◆ **ACTIVITY**
Every line below from the one containing "(384, 566) = (382, 306): white" to the final line must be reproduced exactly, and no other line may appear in the answer.

◆ **INPUT DATA**
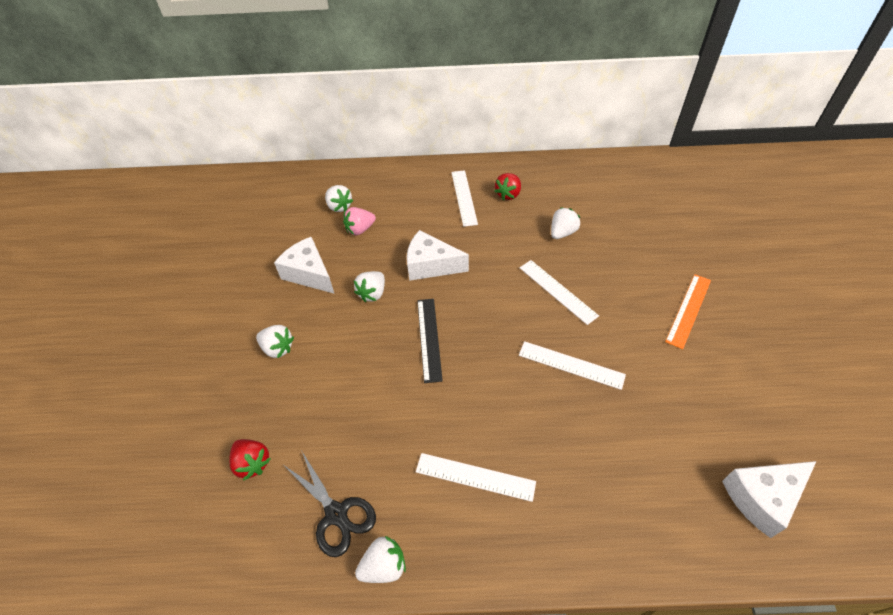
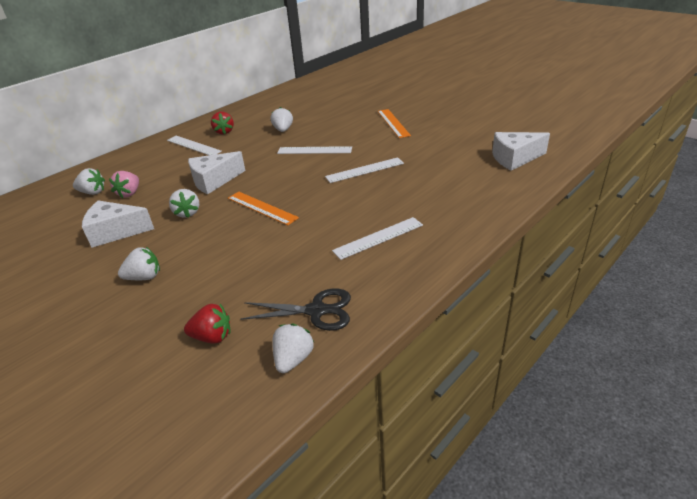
camera: 45 degrees left, 15 degrees down
(384, 566) = (382, 306): white strawberry -> white strawberry (293, 359)
(429, 339) = (262, 208): black ruler -> orange ruler
(762, 498) = (514, 158): white cheese -> white cheese turned 60 degrees clockwise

◆ **RESPONSE AREA**
(384, 566) = (382, 306): white strawberry -> white strawberry (293, 359)
(429, 339) = (262, 208): black ruler -> orange ruler
(762, 498) = (514, 158): white cheese -> white cheese turned 60 degrees clockwise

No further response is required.